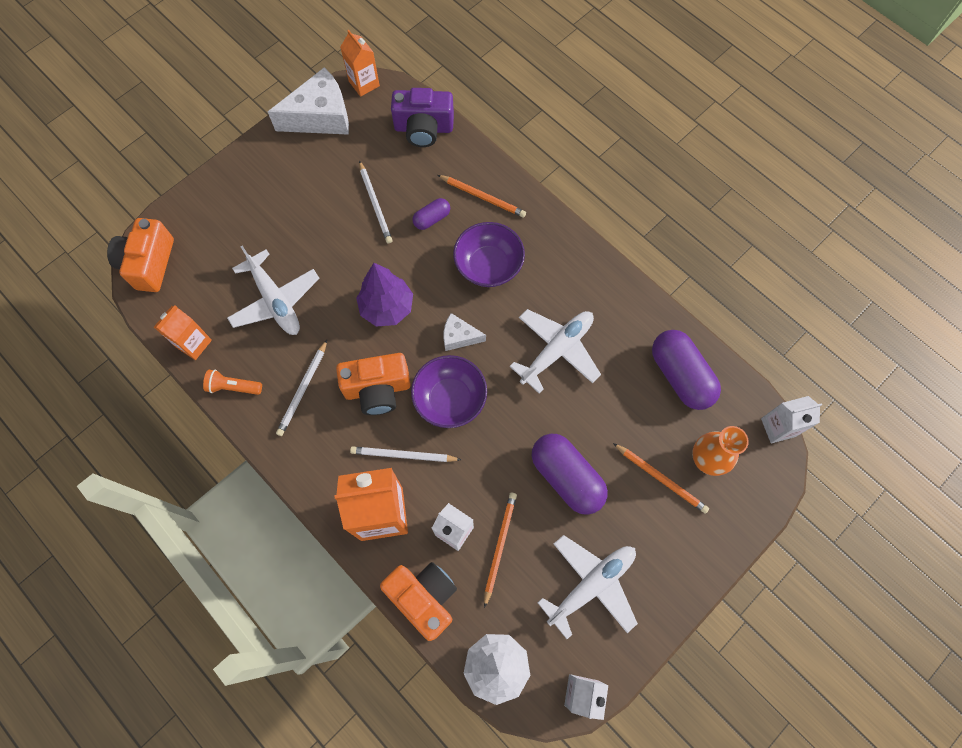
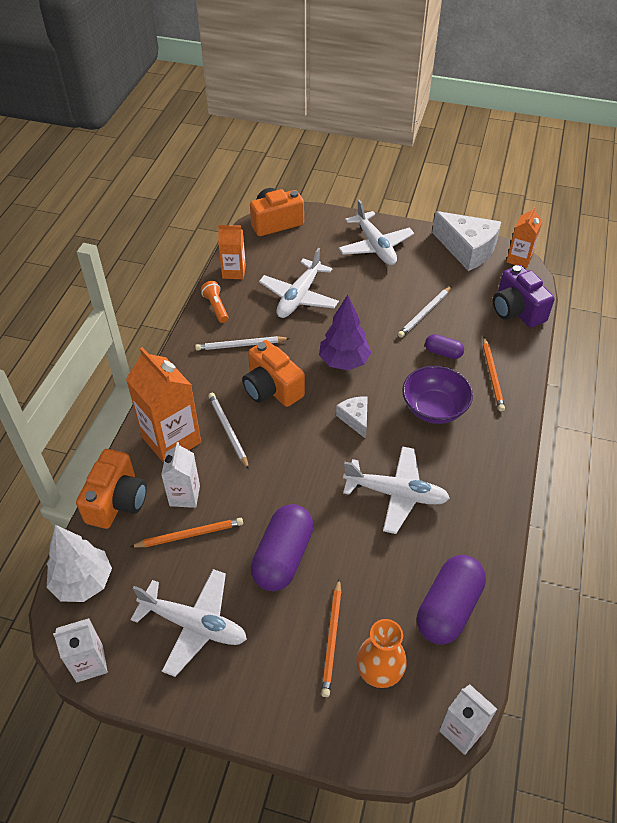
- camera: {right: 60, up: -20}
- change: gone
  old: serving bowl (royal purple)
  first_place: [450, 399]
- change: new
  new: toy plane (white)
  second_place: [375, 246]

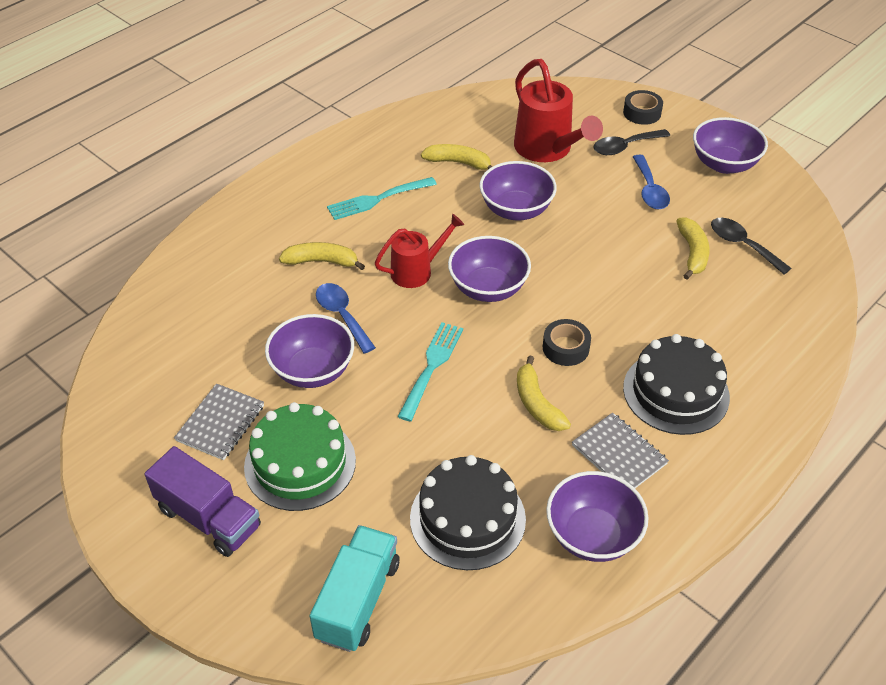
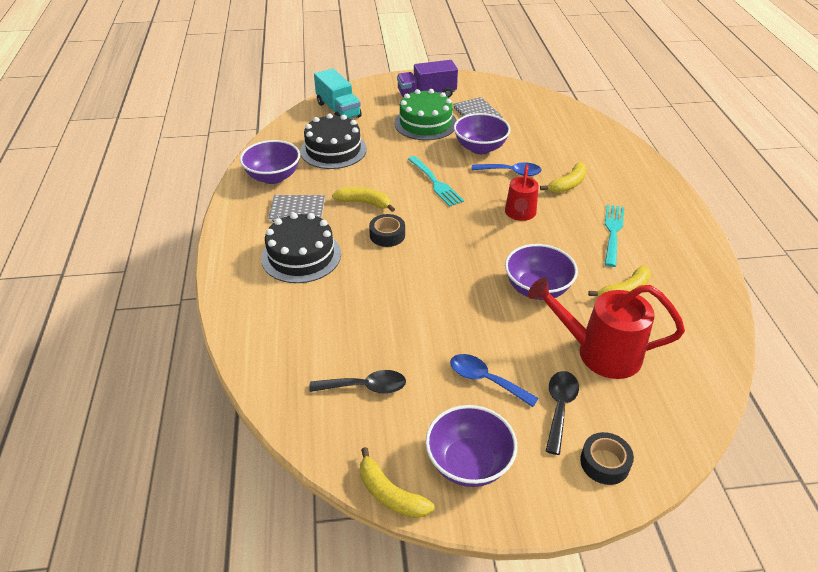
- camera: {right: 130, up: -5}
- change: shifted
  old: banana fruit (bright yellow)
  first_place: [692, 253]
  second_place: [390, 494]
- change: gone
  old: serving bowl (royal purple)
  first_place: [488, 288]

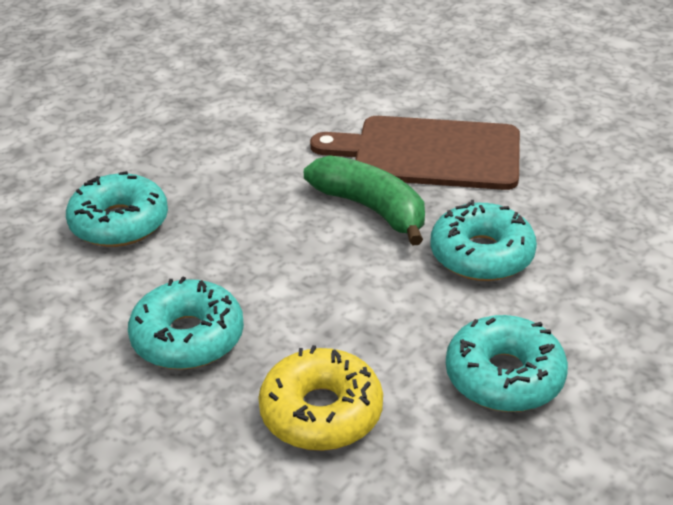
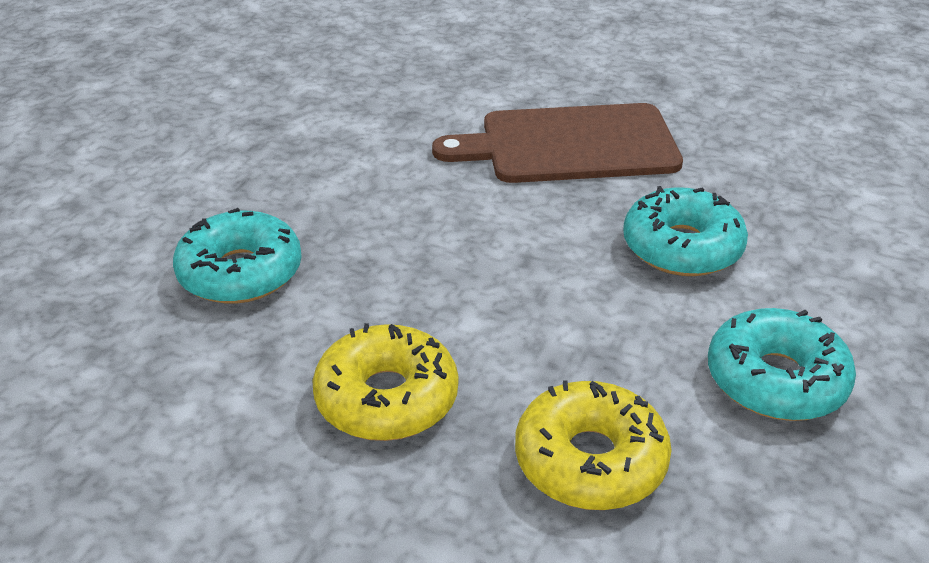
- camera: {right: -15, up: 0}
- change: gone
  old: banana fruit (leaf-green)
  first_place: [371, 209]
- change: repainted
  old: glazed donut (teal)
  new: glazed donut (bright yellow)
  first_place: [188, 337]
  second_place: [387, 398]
++++++
■ Assignment ■
Everything in the entries except the images must be copied exactly.

■ Result ■
- camera: {right: 60, up: -20}
- change: gone
  old: serving bowl (royal purple)
  first_place: [450, 399]
- change: new
  new: toy plane (white)
  second_place: [375, 246]

- camera: {right: 130, up: -5}
- change: shifted
  old: banana fruit (bright yellow)
  first_place: [692, 253]
  second_place: [390, 494]
- change: gone
  old: serving bowl (royal purple)
  first_place: [488, 288]

- camera: {right: -15, up: 0}
- change: gone
  old: banana fruit (leaf-green)
  first_place: [371, 209]
- change: repainted
  old: glazed donut (teal)
  new: glazed donut (bright yellow)
  first_place: [188, 337]
  second_place: [387, 398]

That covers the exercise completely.